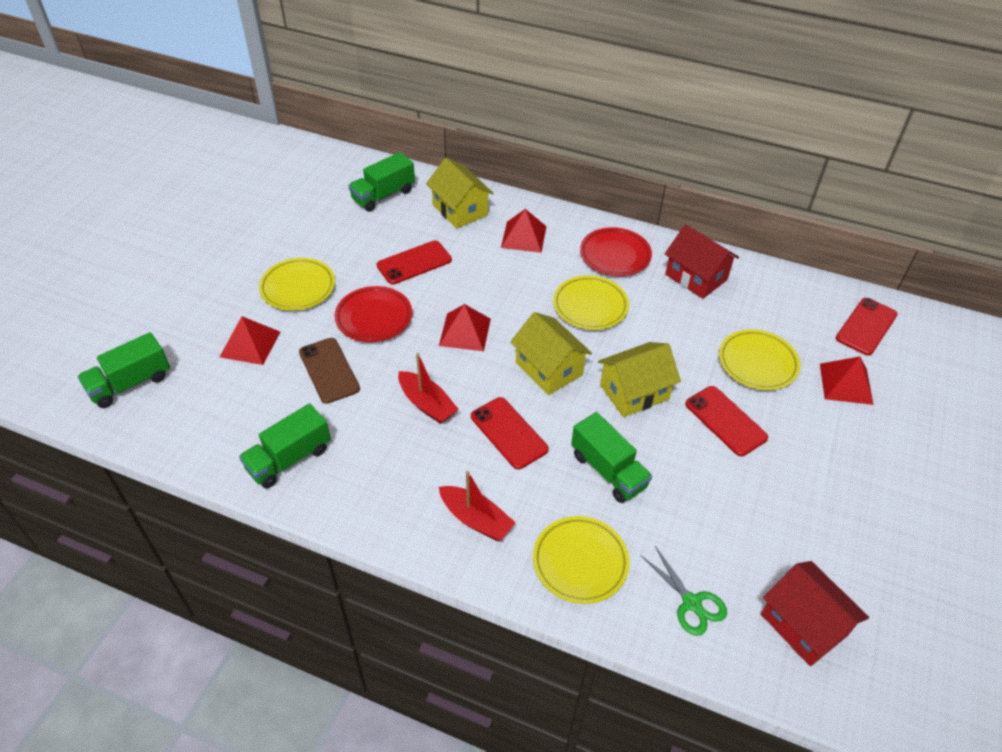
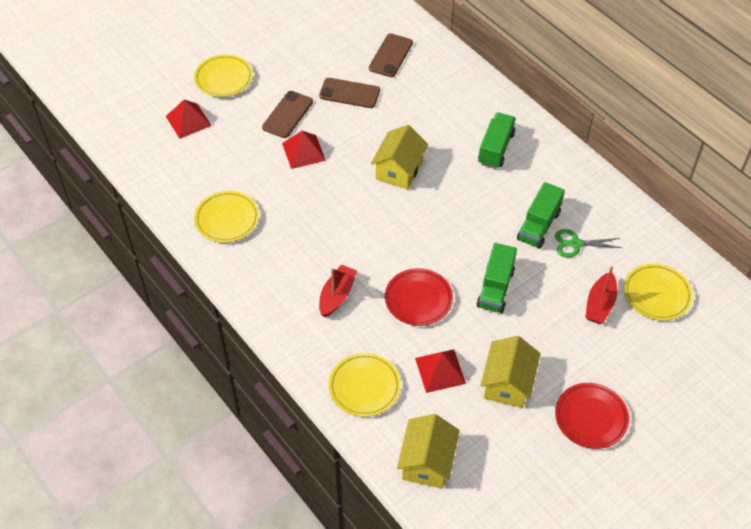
brown phone: 1 -> 3
green truck: 4 -> 3
red house: 2 -> 0
red phone: 4 -> 0
red pyramid: 4 -> 3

### Task prompt
Reproduce the listing exactly, but keep its images out of the copy.

### Answer to the exercise
brown phone: 1 -> 3
green truck: 4 -> 3
red house: 2 -> 0
red phone: 4 -> 0
red pyramid: 4 -> 3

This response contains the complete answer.